[[ Supplied data open ]]

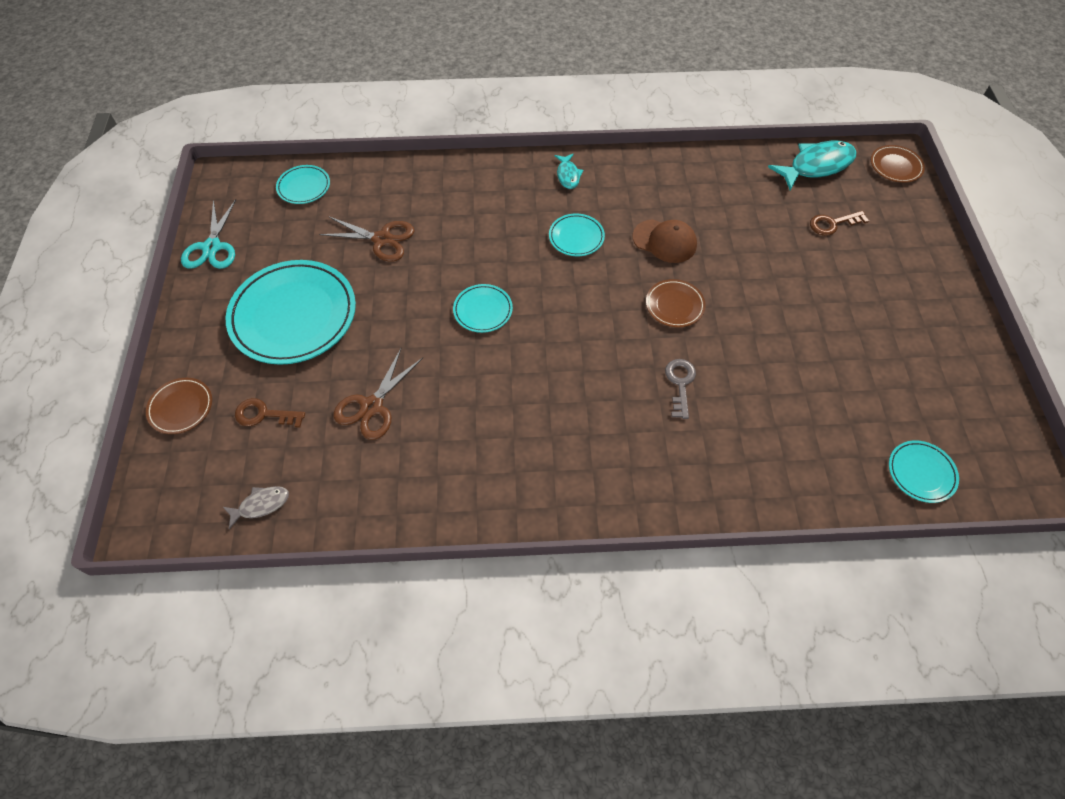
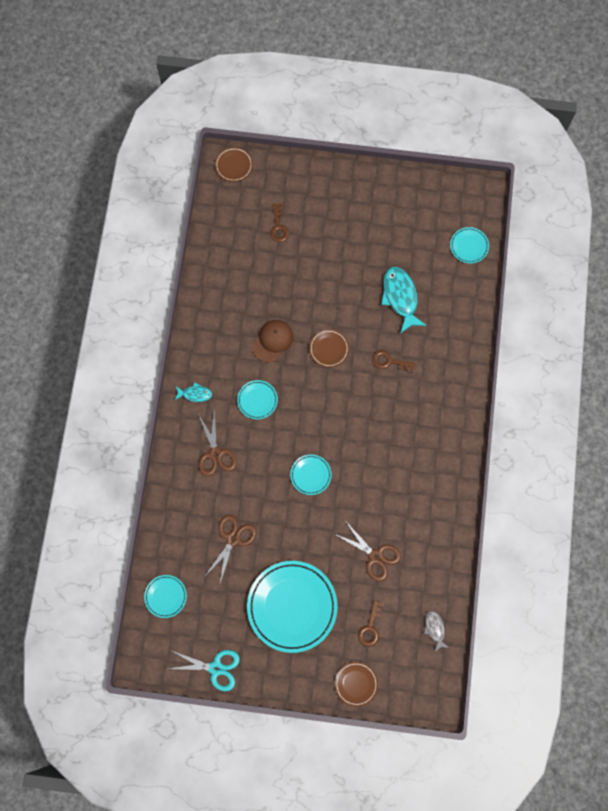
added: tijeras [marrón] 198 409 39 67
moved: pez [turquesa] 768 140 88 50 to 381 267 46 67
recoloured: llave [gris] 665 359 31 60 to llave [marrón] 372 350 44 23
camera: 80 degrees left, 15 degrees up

[[ Supplied data closed ]]

Please set the data above down exactly, with the pictures removed.

• Solution to this exercise
added: tijeras [marrón] 198 409 39 67
moved: pez [turquesa] 768 140 88 50 to 381 267 46 67
recoloured: llave [gris] 665 359 31 60 to llave [marrón] 372 350 44 23
camera: 80 degrees left, 15 degrees up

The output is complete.